======== Provided entries ========
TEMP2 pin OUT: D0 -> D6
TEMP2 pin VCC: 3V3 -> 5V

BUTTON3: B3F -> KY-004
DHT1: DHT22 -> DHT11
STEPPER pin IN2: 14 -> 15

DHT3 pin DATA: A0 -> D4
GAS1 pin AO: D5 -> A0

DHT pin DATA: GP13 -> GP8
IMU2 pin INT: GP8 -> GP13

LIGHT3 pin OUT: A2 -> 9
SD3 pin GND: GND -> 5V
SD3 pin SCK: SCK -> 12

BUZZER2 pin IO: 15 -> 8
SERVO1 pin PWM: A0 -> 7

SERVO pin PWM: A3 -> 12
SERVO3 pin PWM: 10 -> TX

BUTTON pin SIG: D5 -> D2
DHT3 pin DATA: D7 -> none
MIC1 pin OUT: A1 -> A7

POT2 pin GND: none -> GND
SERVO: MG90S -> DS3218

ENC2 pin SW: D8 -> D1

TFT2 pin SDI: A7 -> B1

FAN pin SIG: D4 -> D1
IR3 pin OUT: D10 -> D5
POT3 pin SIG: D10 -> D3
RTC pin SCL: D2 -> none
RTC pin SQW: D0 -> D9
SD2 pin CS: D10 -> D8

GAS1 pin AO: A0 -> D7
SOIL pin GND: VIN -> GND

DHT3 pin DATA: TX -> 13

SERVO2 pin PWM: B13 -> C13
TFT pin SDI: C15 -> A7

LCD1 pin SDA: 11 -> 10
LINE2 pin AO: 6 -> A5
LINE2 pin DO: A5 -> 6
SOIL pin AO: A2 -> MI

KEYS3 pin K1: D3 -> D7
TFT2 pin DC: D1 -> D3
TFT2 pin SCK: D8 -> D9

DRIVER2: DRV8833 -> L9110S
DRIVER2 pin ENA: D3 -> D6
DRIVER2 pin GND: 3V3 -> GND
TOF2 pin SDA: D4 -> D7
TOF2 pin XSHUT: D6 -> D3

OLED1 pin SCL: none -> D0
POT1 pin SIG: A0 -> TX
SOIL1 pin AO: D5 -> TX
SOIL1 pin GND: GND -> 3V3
========
# Exercise prompt
Given the records above, restate word for word only the lines starting at the one with "ENC2 pin SW: D8 -> D1" and ending at the one with "DHT3 pin DATA: TX -> 13".

# Task result
ENC2 pin SW: D8 -> D1

TFT2 pin SDI: A7 -> B1

FAN pin SIG: D4 -> D1
IR3 pin OUT: D10 -> D5
POT3 pin SIG: D10 -> D3
RTC pin SCL: D2 -> none
RTC pin SQW: D0 -> D9
SD2 pin CS: D10 -> D8

GAS1 pin AO: A0 -> D7
SOIL pin GND: VIN -> GND

DHT3 pin DATA: TX -> 13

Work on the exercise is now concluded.